## WHAT THE TASK REQUIRES
Starting at the top line and ending at the bottom one, repeat the entries exactly and drop every picture.

(Beginning of GIVEN RECORDS)

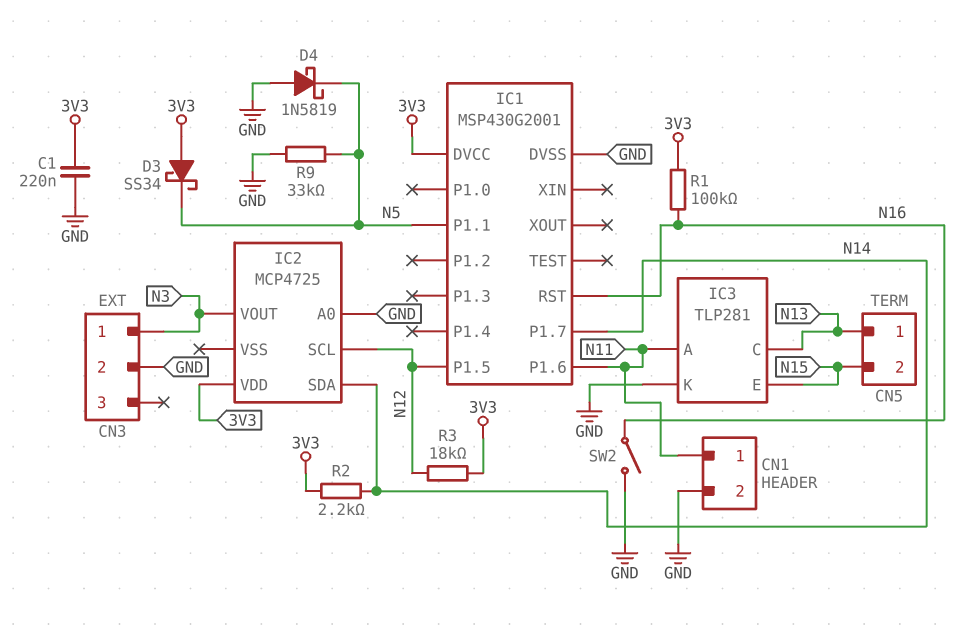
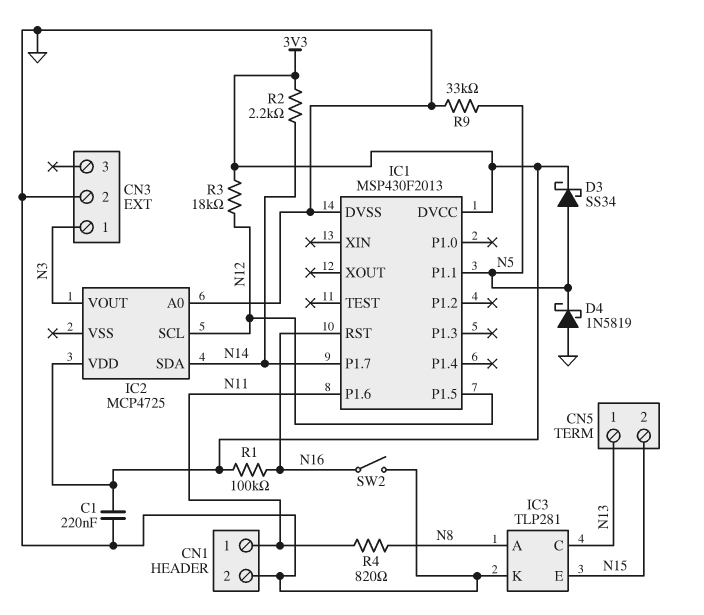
D3: schottky SS34 (A 3V3, K N5) -> schottky SS34 (A N5, K 3V3)
IC1: MSP430G2001 -> MSP430F2013
IC3 pin A: N11 -> N8
R4: none -> 820 (N8, N11)

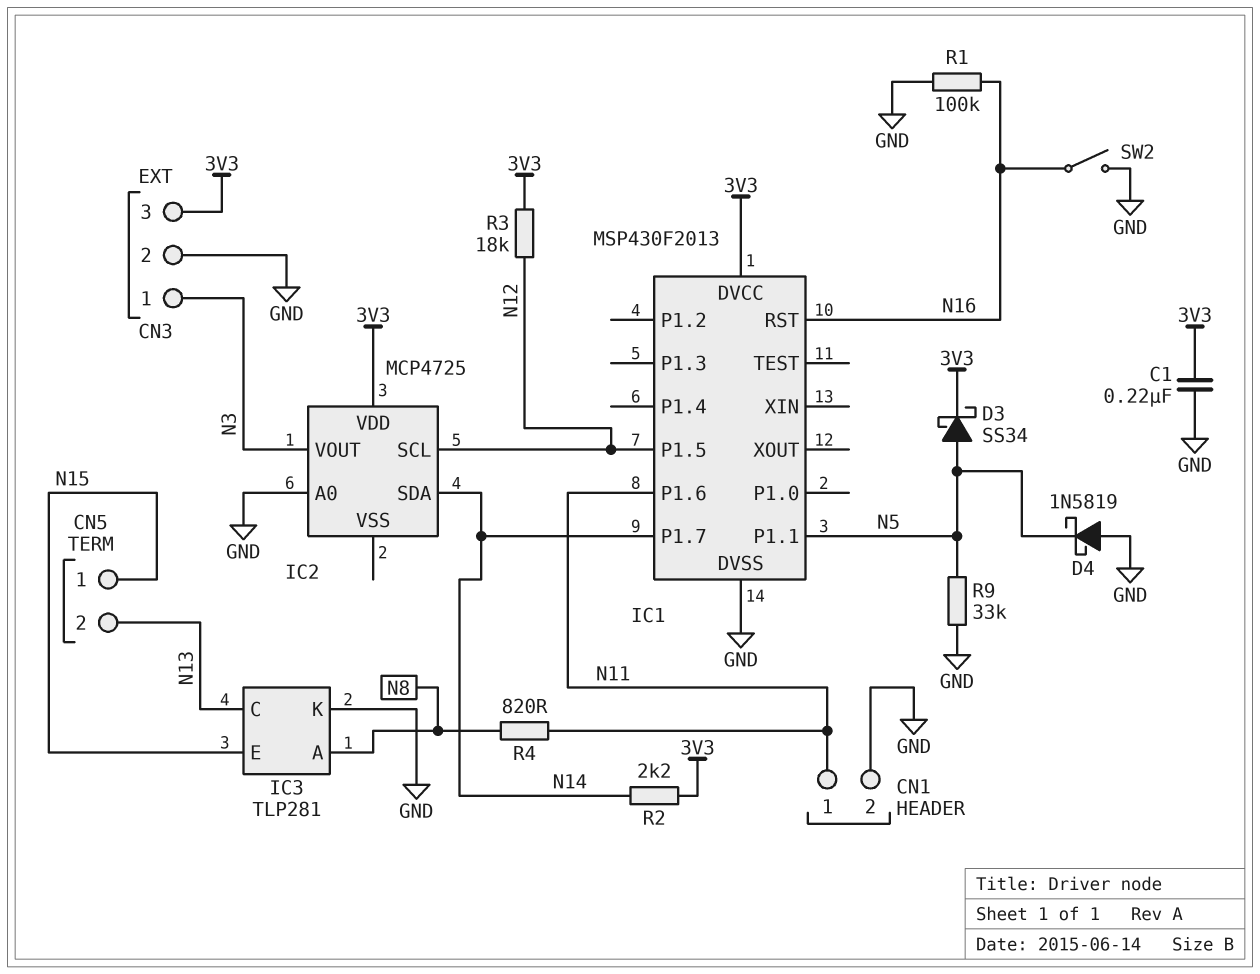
CN3 pin 3: none -> 3V3
CN5 pin 1: N13 -> N15
CN5 pin 2: N15 -> N13
R1: 100k (3V3, N16) -> 100k (GND, N16)

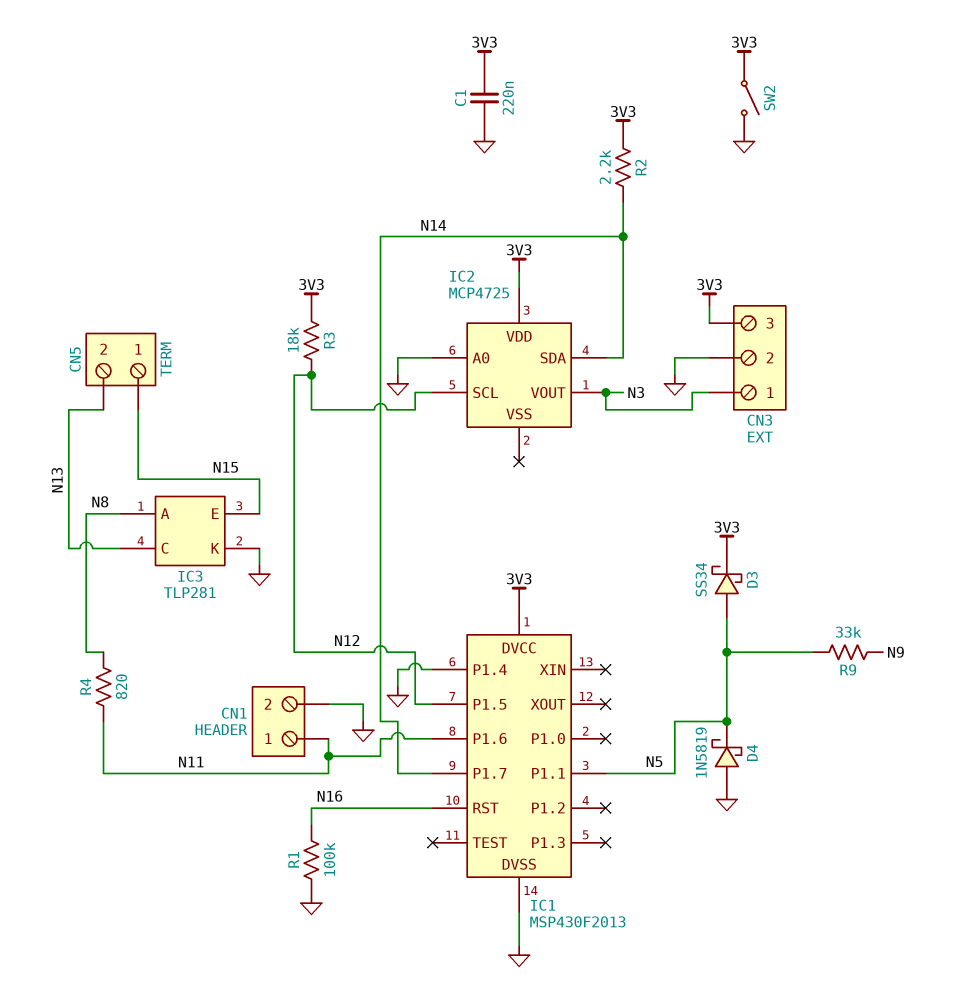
IC1 pin P1.4: none -> GND
R9: 33k (GND, N5) -> 33k (N5, N9)
SW2: switch (GND, N16) -> switch (3V3, GND)

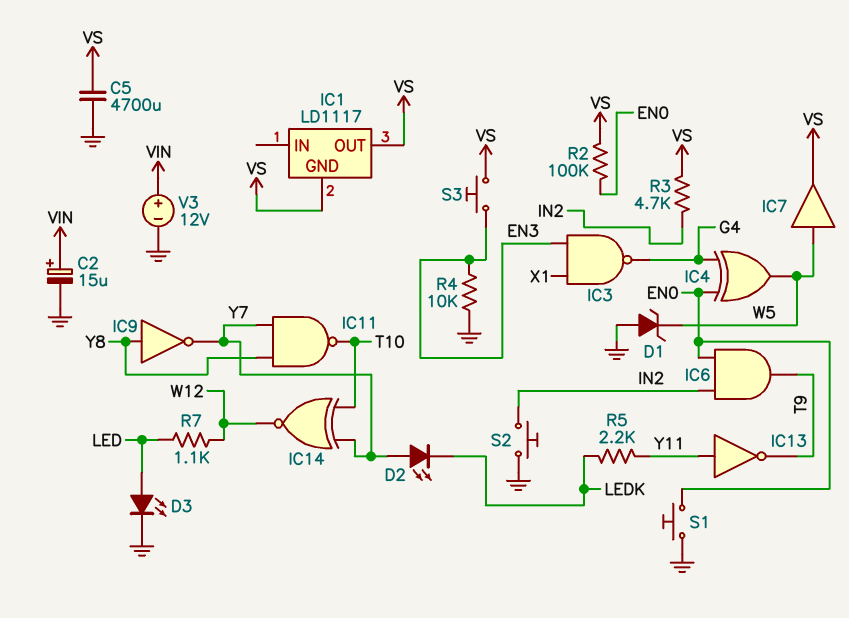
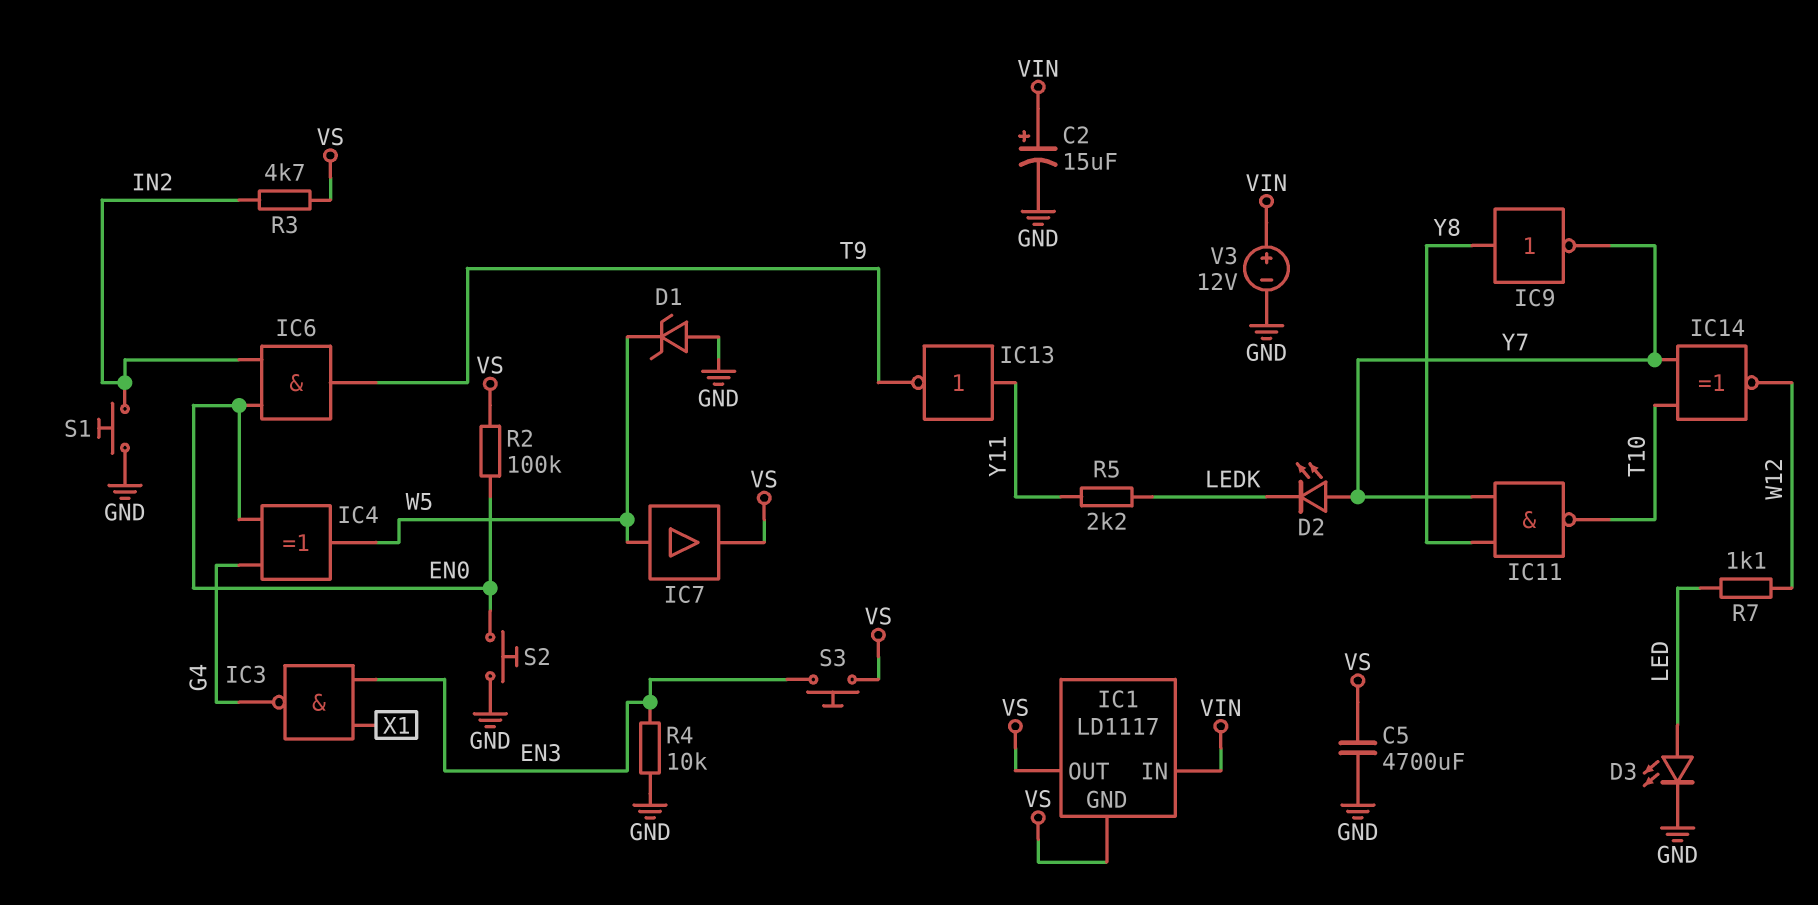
IC1 pin IN: none -> VIN
S1: button (EN0, GND) -> button (GND, IN2)
S2: button (GND, IN2) -> button (EN0, GND)

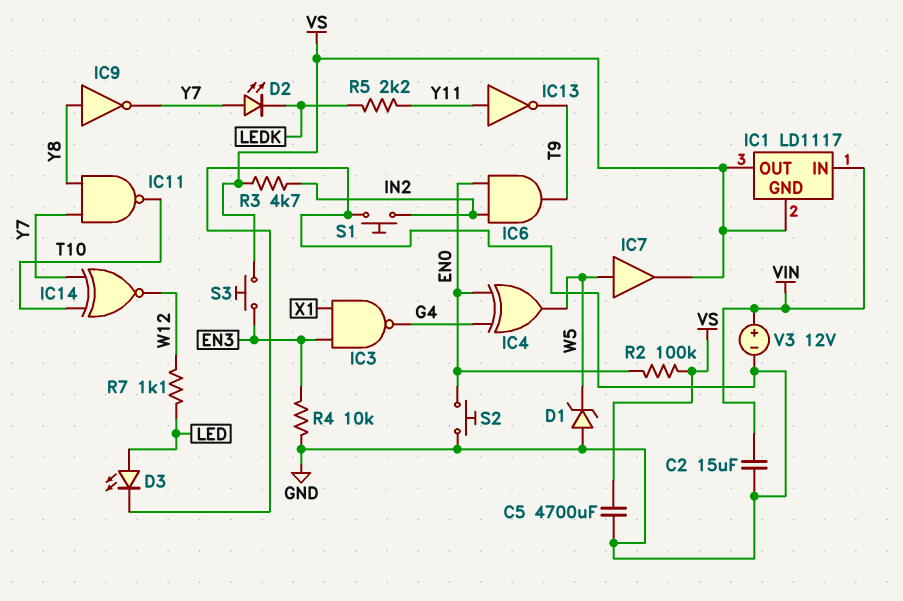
C2: 15uF (plus VIN, minus GND) -> 15uF (GND, VIN)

(End of GIVEN RECORDS)

## EXERCISE RESULT
D3: schottky SS34 (A 3V3, K N5) -> schottky SS34 (A N5, K 3V3)
IC1: MSP430G2001 -> MSP430F2013
IC3 pin A: N11 -> N8
R4: none -> 820 (N8, N11)

CN3 pin 3: none -> 3V3
CN5 pin 1: N13 -> N15
CN5 pin 2: N15 -> N13
R1: 100k (3V3, N16) -> 100k (GND, N16)

IC1 pin P1.4: none -> GND
R9: 33k (GND, N5) -> 33k (N5, N9)
SW2: switch (GND, N16) -> switch (3V3, GND)

IC1 pin IN: none -> VIN
S1: button (EN0, GND) -> button (GND, IN2)
S2: button (GND, IN2) -> button (EN0, GND)

C2: 15uF (plus VIN, minus GND) -> 15uF (GND, VIN)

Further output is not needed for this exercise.